*Task item:* Pictures appear among the records. Write out all else exactly as it stands.

*Data shown:*
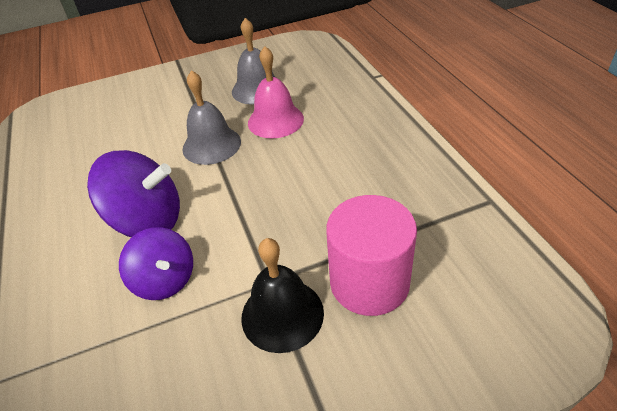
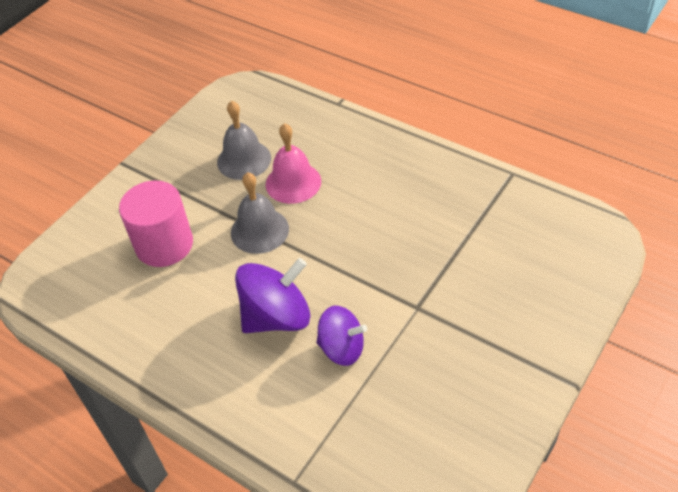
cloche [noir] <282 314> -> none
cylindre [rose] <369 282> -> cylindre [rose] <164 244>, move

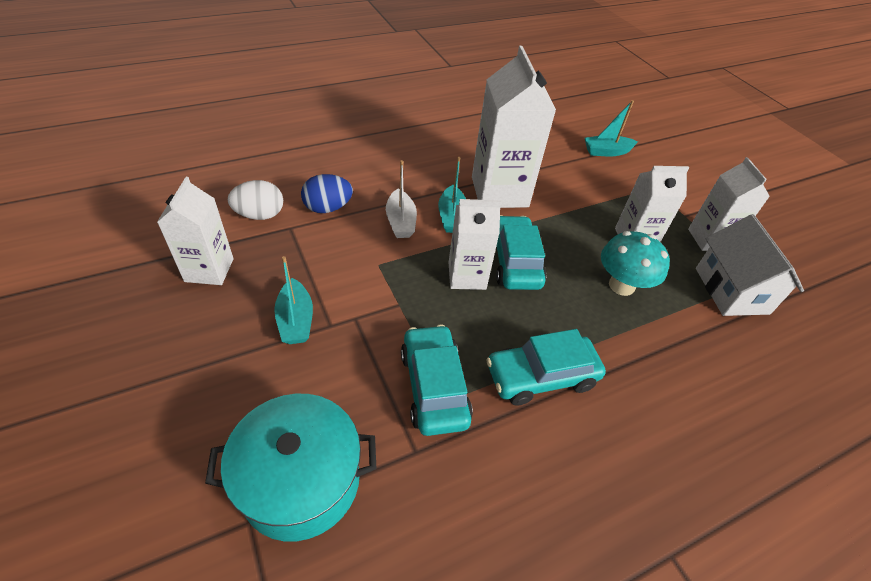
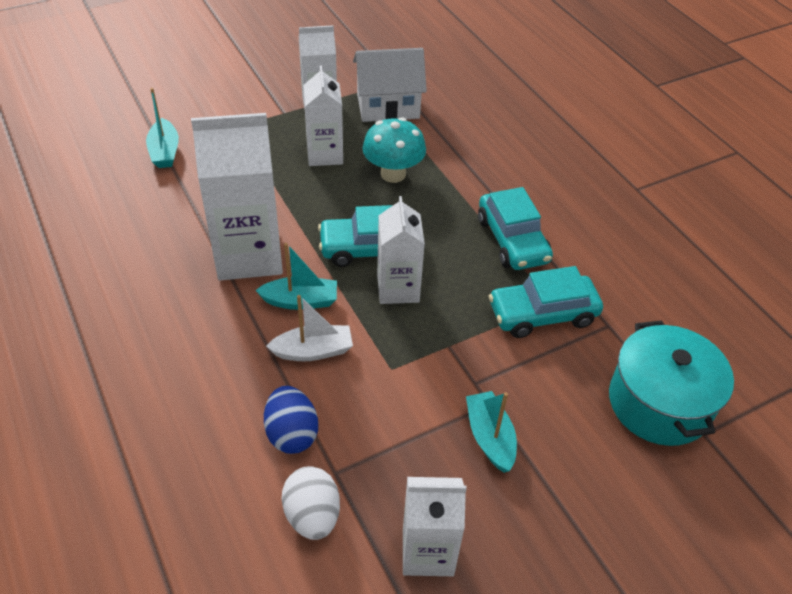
bateau [turquoise] <296 320> -> bateau [turquoise] <490 437>, 90 degrees counterclockwise

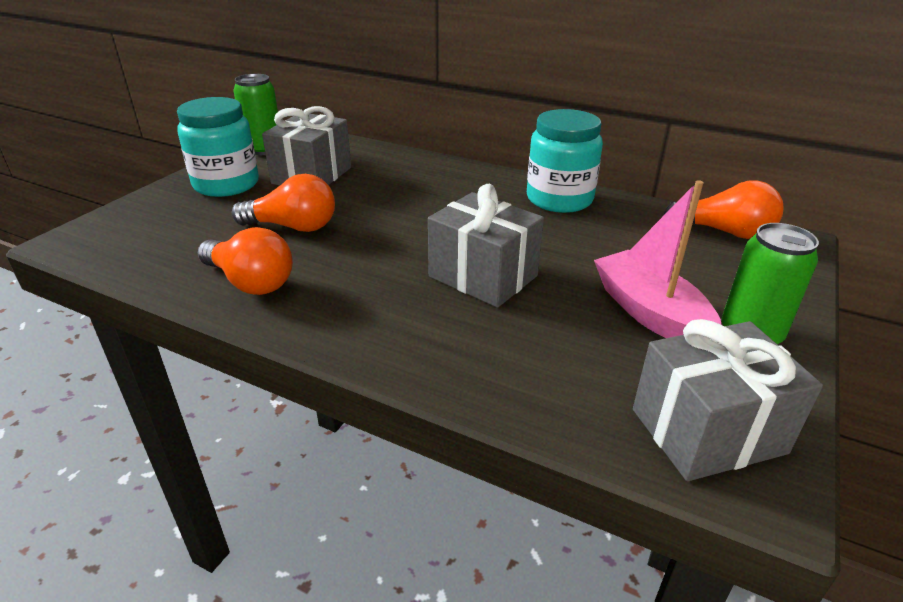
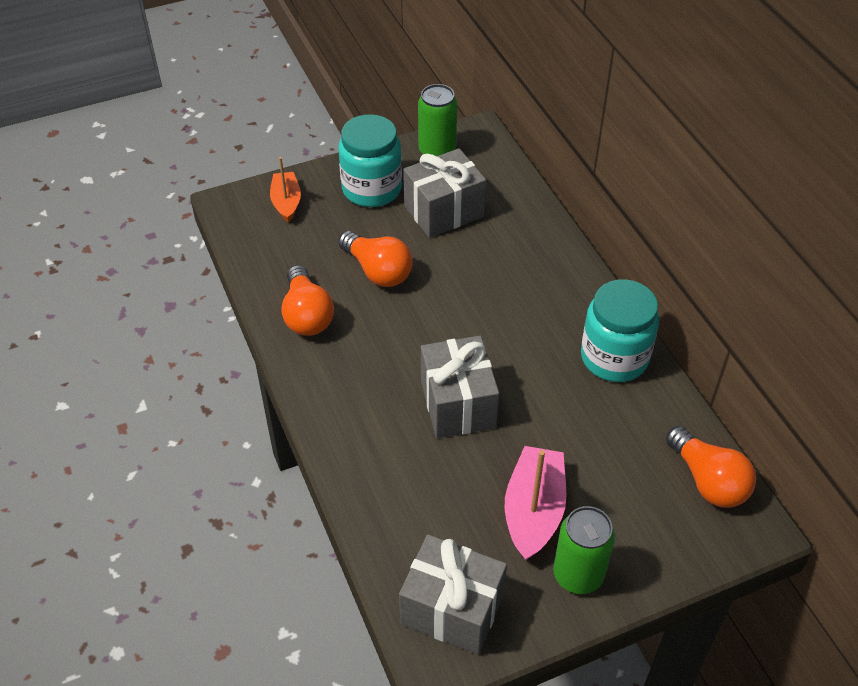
none -> bateau [orange] <286 202>

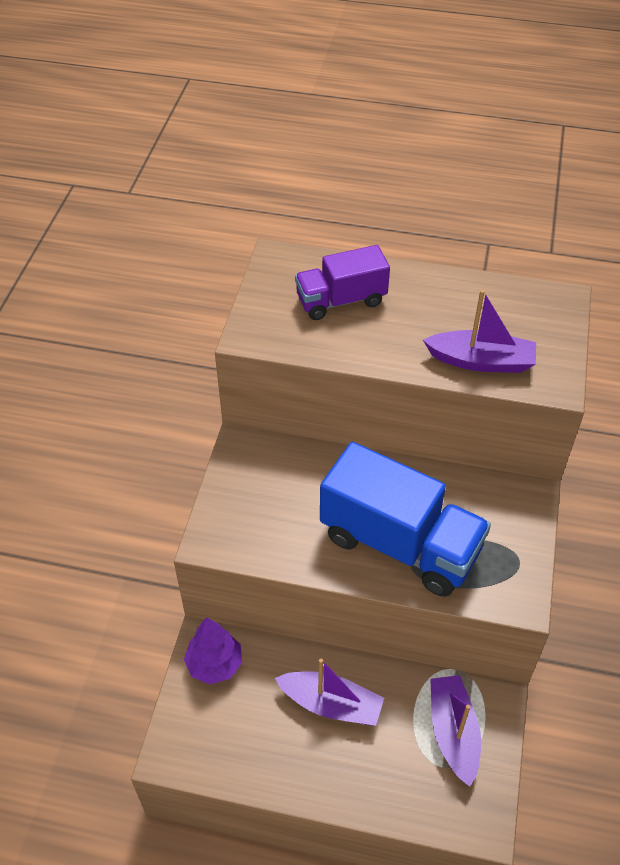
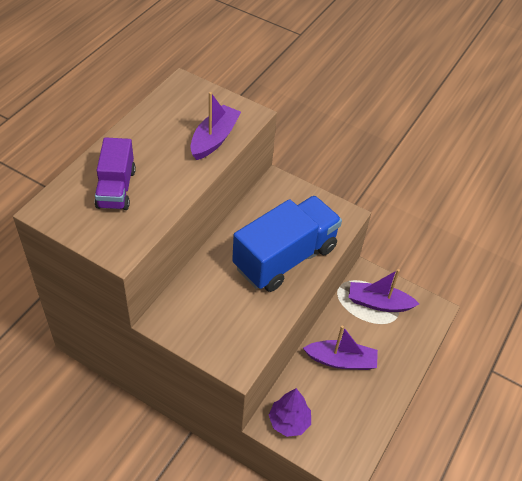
bateau [violet] <331 704> -> bateau [violet] <341 360>, 60 degrees clockwise

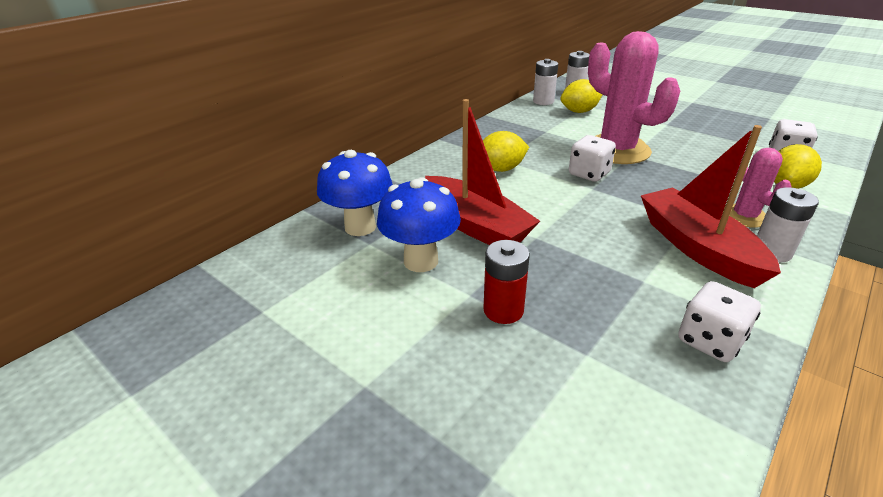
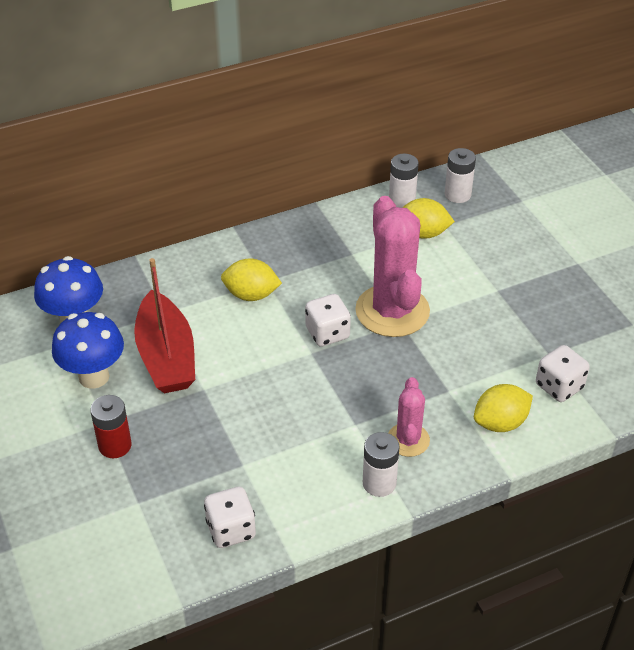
bateau [rouge] <698 248> -> none

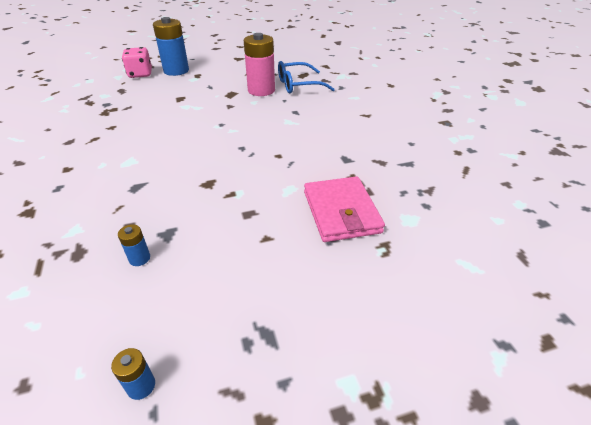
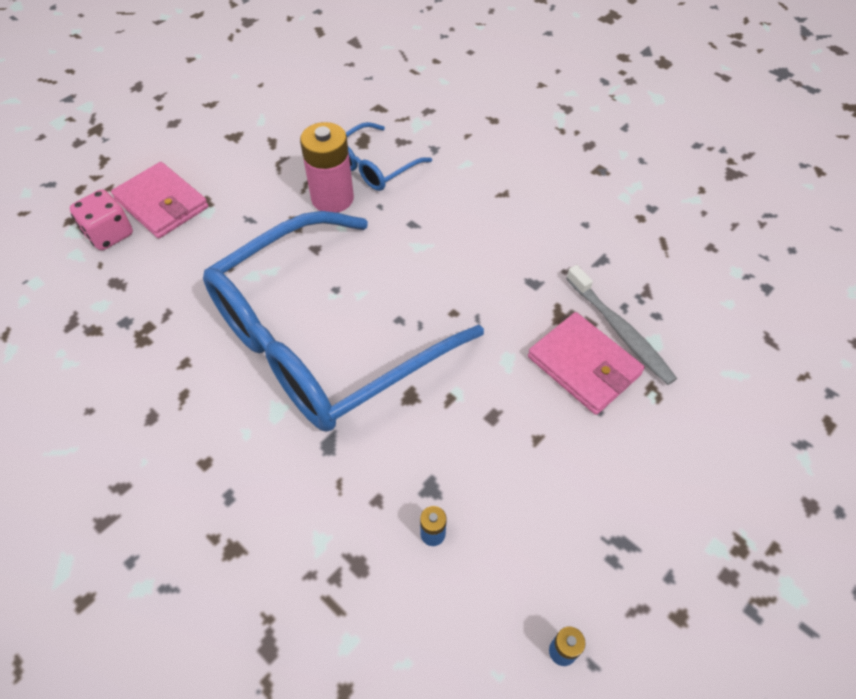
none -> lunettes [bleu] <323 339>
none -> brosse à dents [gris] <620 331>
pile [bleu] <176 71> -> portefeuille [rose] <162 203>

*Result for this exercise:*
cloche [noir] <282 314> -> none
cylindre [rose] <369 282> -> cylindre [rose] <164 244>, move

bateau [turquoise] <296 320> -> bateau [turquoise] <490 437>, 90 degrees counterclockwise

none -> bateau [orange] <286 202>

bateau [violet] <331 704> -> bateau [violet] <341 360>, 60 degrees clockwise

bateau [rouge] <698 248> -> none

none -> lunettes [bleu] <323 339>
none -> brosse à dents [gris] <620 331>
pile [bleu] <176 71> -> portefeuille [rose] <162 203>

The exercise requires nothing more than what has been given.